[Extracted data]:
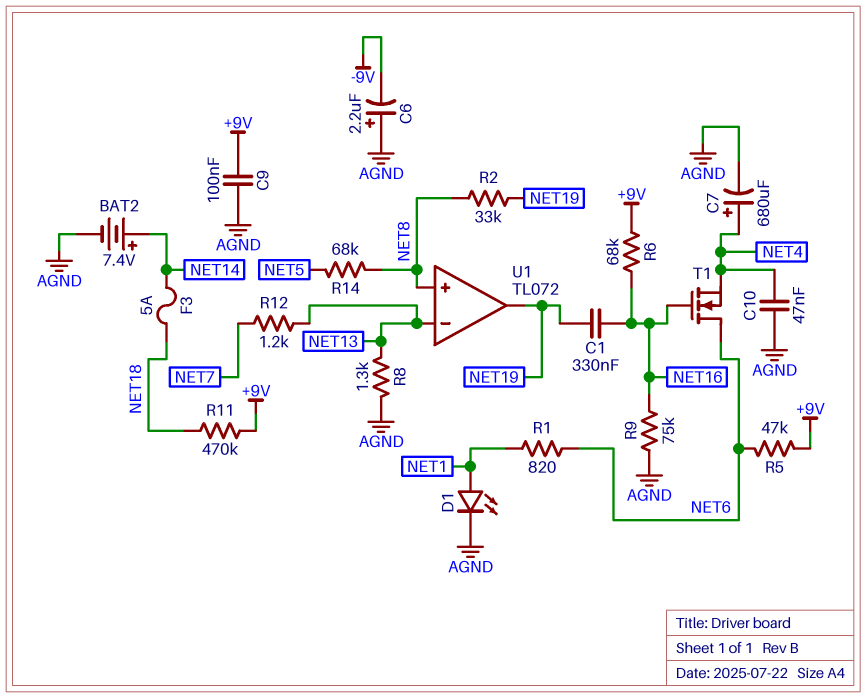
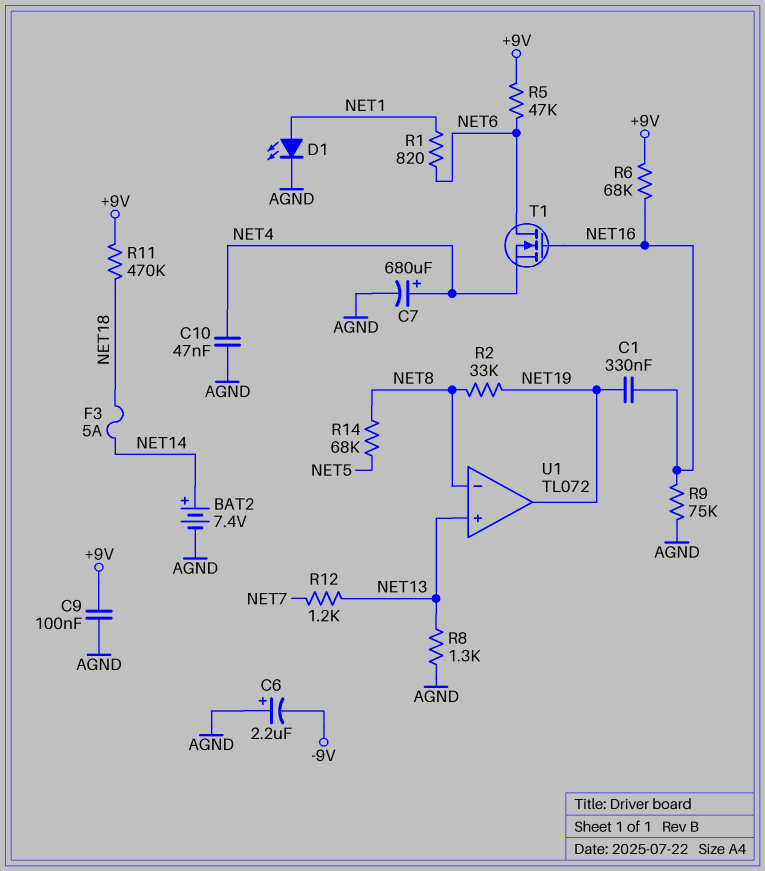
U1 pin in+: NET8 -> NET13
U1 pin in-: NET13 -> NET8

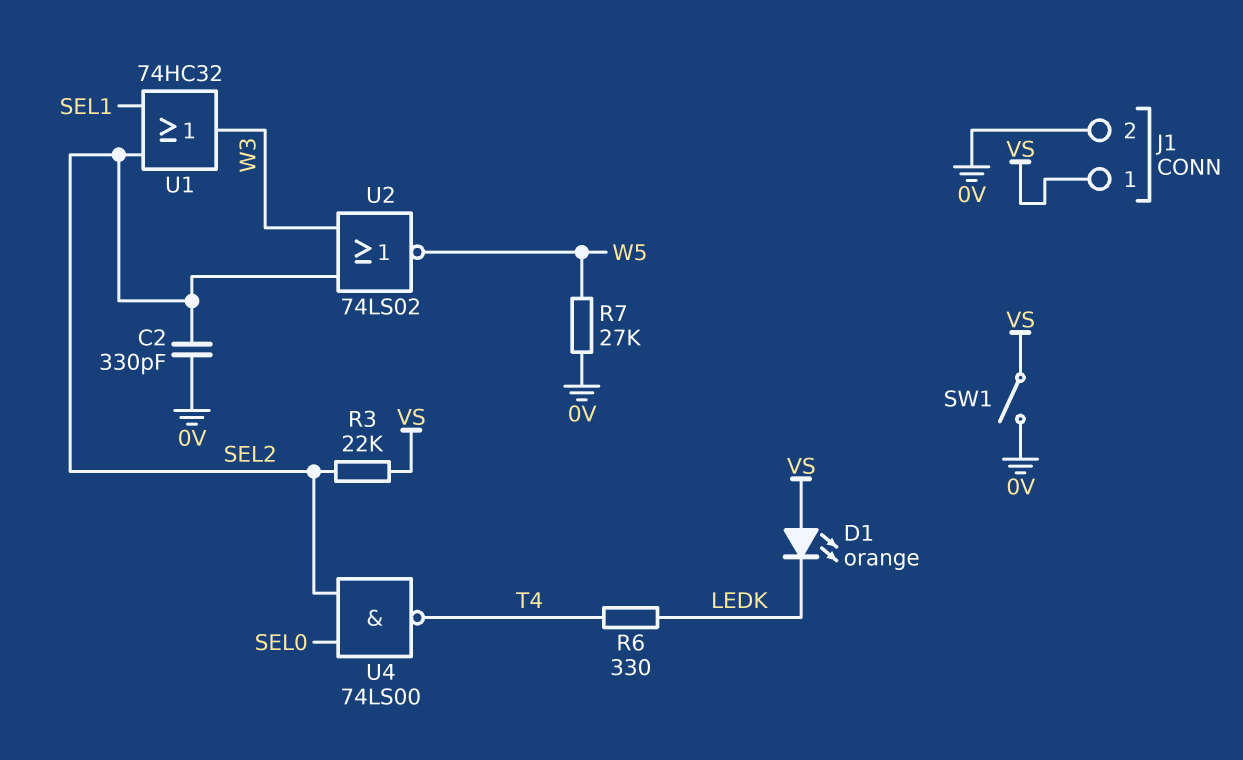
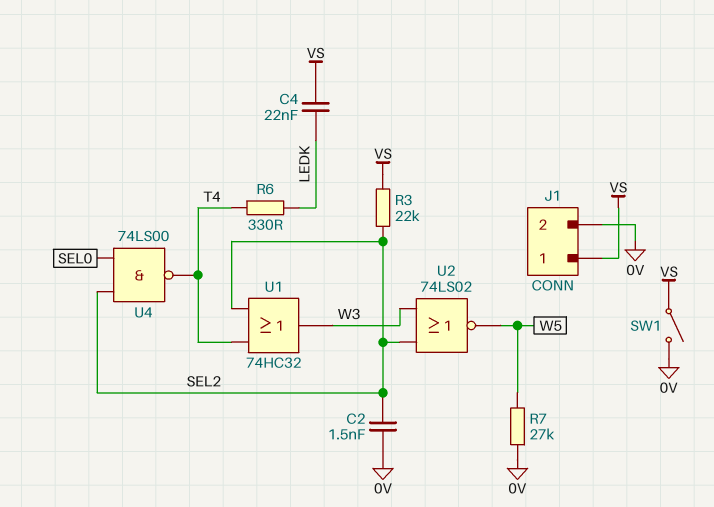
C2: 330pF (0V, SEL2) -> 1.5nF (0V, SEL2)
C4: none -> 22nF (LEDK, VS)
D1: LED orange (A VS, K LEDK) -> none
U1: OR 74HC32 (in SEL1, in SEL2, out W3) -> OR 74HC32 (in SEL2, in T4, out W3)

[Work request]:
Transcribe all records verbatim, no pictures.

[Problem solution]:
U1 pin in+: NET8 -> NET13
U1 pin in-: NET13 -> NET8

C2: 330pF (0V, SEL2) -> 1.5nF (0V, SEL2)
C4: none -> 22nF (LEDK, VS)
D1: LED orange (A VS, K LEDK) -> none
U1: OR 74HC32 (in SEL1, in SEL2, out W3) -> OR 74HC32 (in SEL2, in T4, out W3)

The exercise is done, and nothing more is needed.